#### Assignment:
Scan the entries below. List each line with "black".

[Image change detection data]

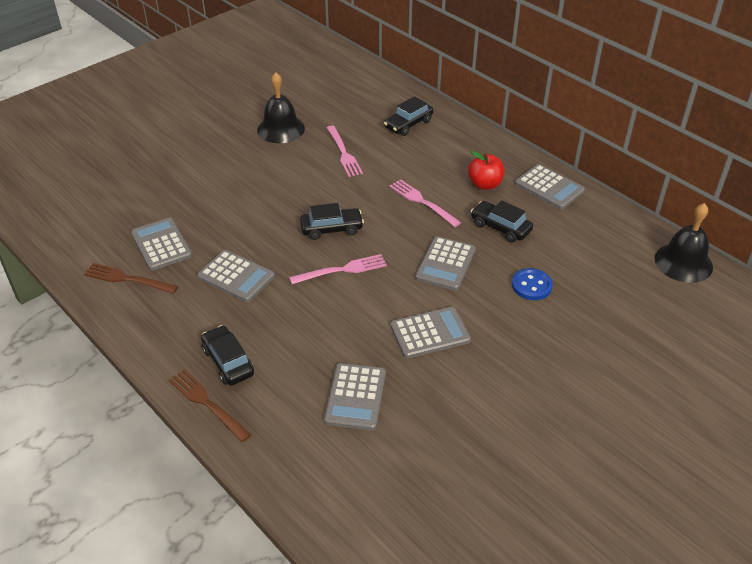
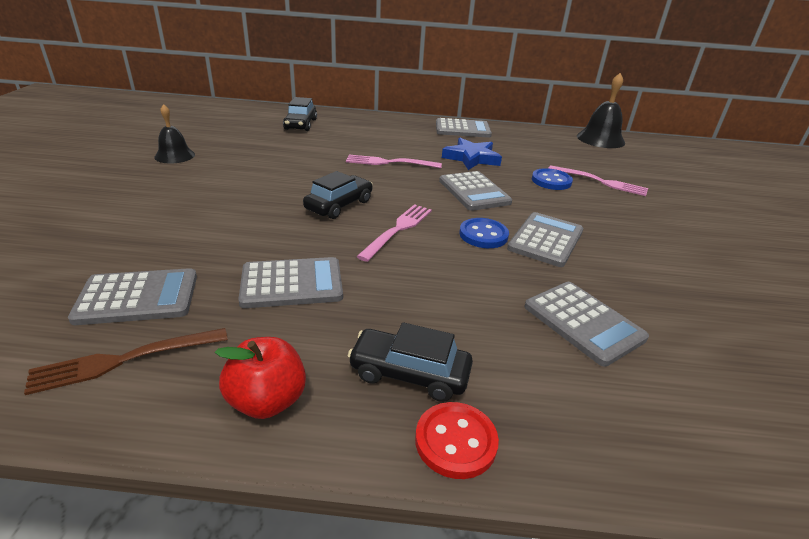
camera: 45 degrees left, 10 degrees down
(161, 245) = (138, 297): grey calculator -> grey calculator turned 150 degrees clockwise
(206, 403) = (455, 441): brown fork -> red button
(281, 129) = (174, 155): black bell -> black bell, size x0.66
(344, 153) = (269, 154): pink fork -> pink fork (601, 182)
(392, 305) = (483, 235): none -> blue button
(485, 184) = (418, 140): red apple -> red apple (267, 400)
(500, 227) = (471, 158): black car -> blue star

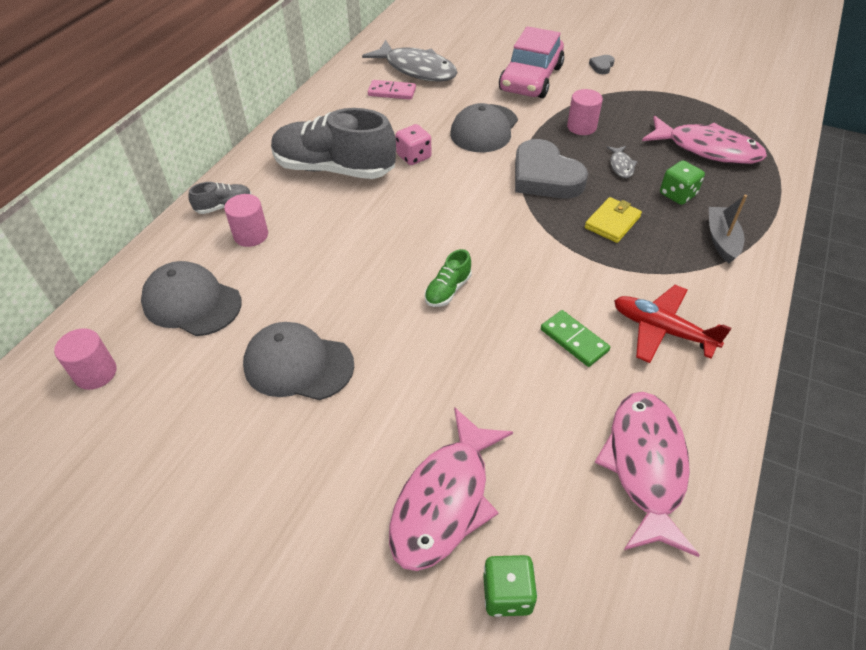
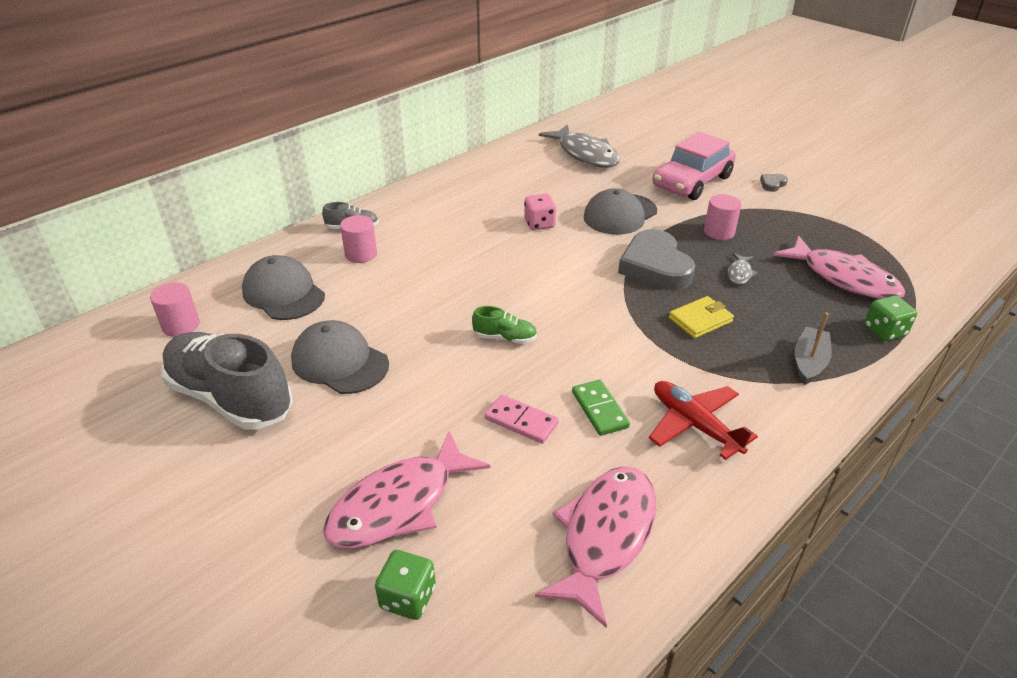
camera: 20 degrees right, 10 degrees down
(334, 169) = (462, 219): grey shoe -> grey shoe (231, 398)
(392, 92) = (551, 168): pink domino -> pink domino (521, 421)
(448, 290) = (505, 338): green shoe -> green shoe turned 135 degrees counterclockwise
(677, 194) = (785, 311): green dice -> green dice (884, 331)

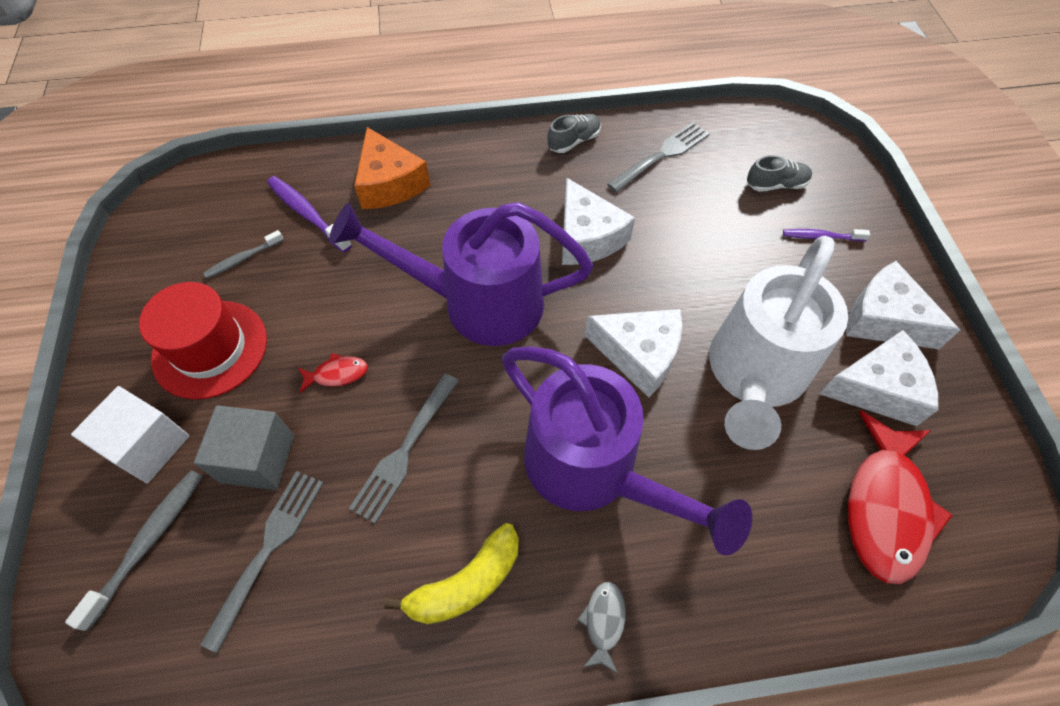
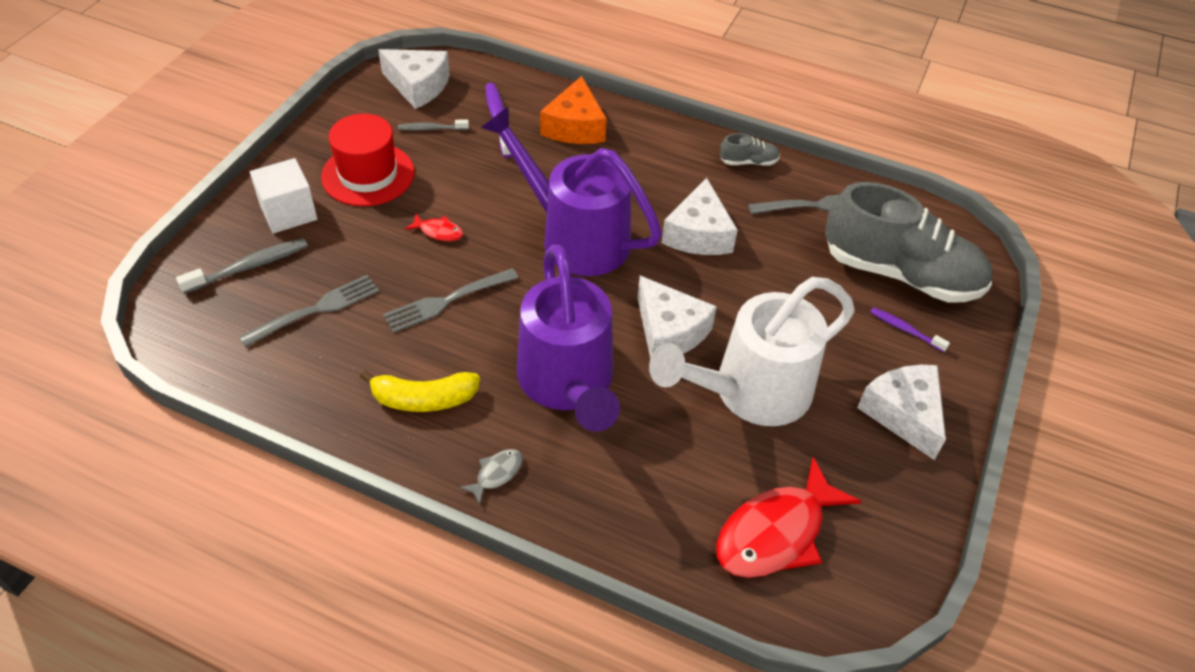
camera: 30 degrees right, 10 degrees down
(258, 458) = (349, 255): grey cube -> none
(776, 185) = (900, 273): grey shoe -> grey shoe, size x2.49
(877, 388) = (849, 456): white cheese -> white cheese (418, 86)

#### Solution to this exercise:
(281, 129) = (174, 155): black bell -> black bell, size x0.66
(500, 227) = (471, 158): black car -> blue star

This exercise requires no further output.